Information
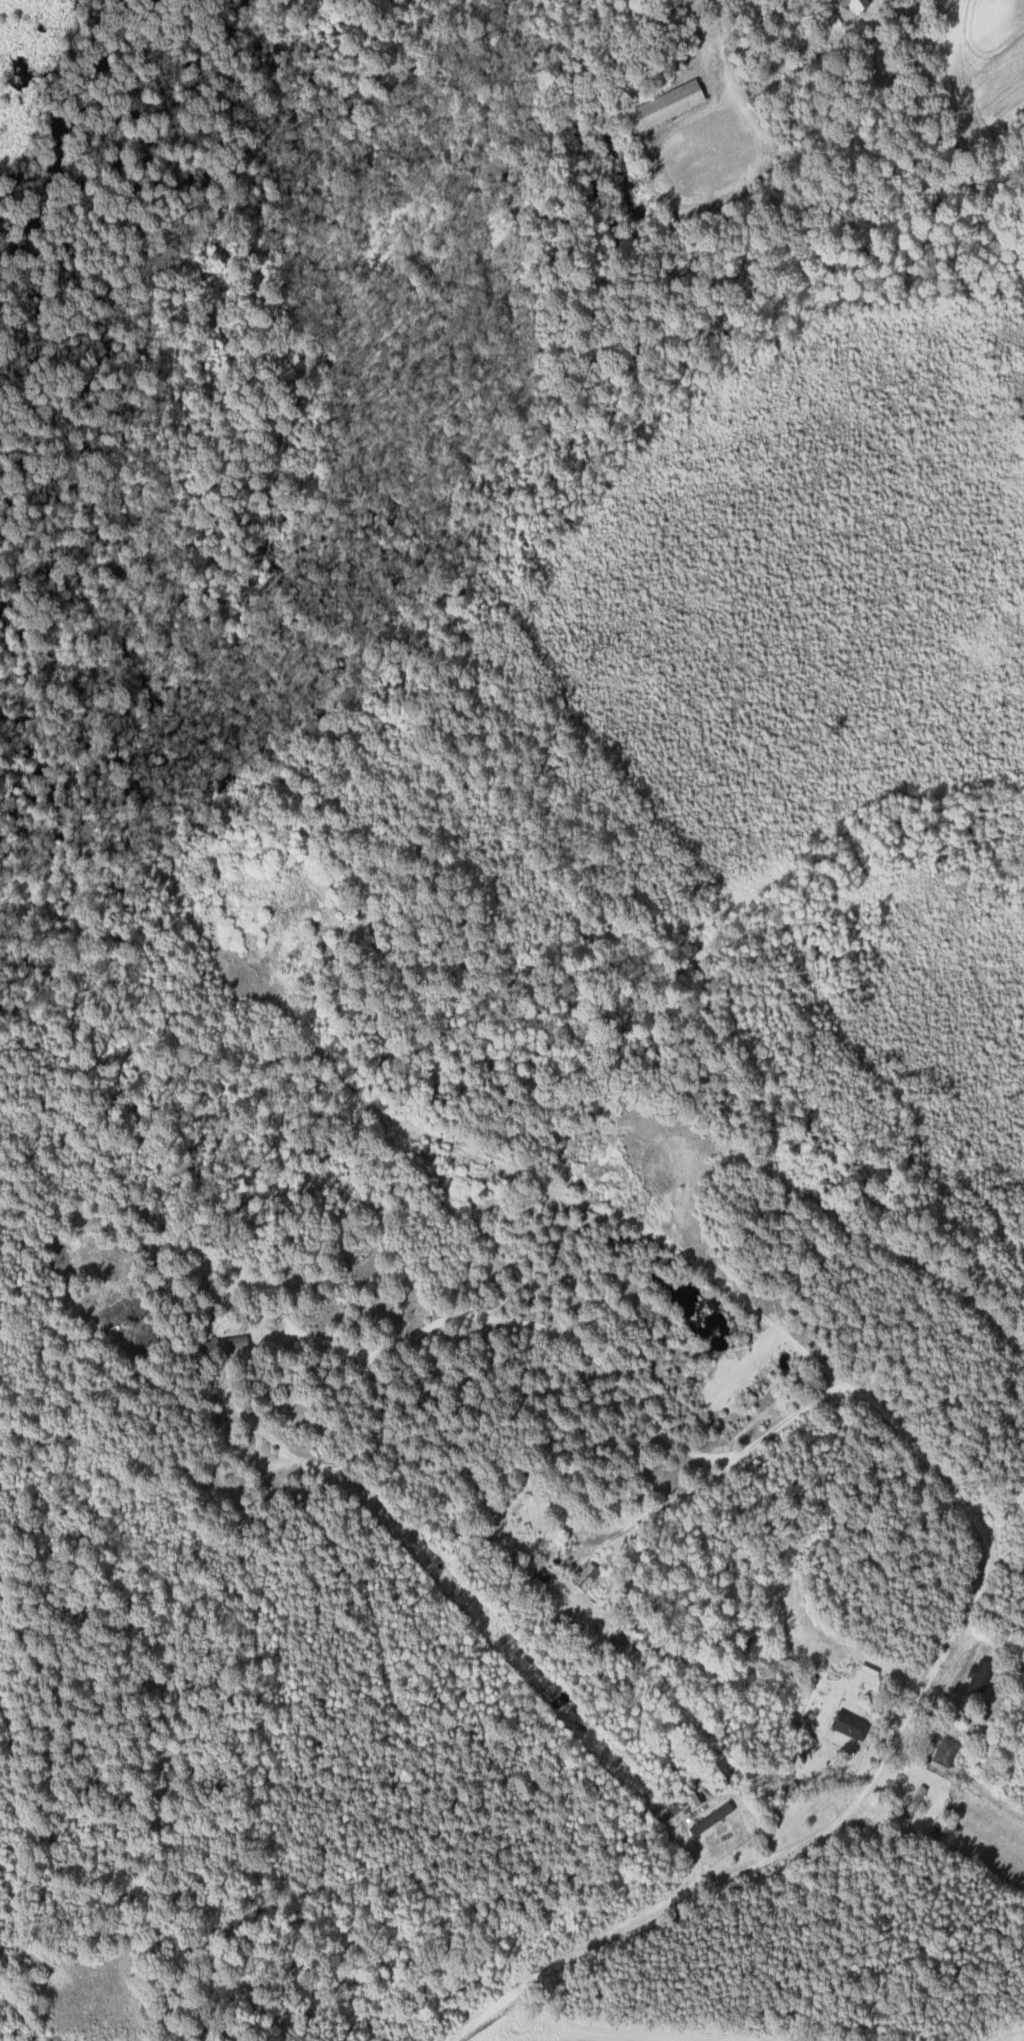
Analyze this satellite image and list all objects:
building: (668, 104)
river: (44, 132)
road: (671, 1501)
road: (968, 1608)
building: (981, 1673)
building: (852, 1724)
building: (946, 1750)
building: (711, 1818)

Task item
The records above are to be restated word for word, excluding all pictures.

Written response
Analyze this satellite image and list all objects:
building: (668, 104)
river: (44, 132)
road: (671, 1501)
road: (968, 1608)
building: (981, 1673)
building: (852, 1724)
building: (946, 1750)
building: (711, 1818)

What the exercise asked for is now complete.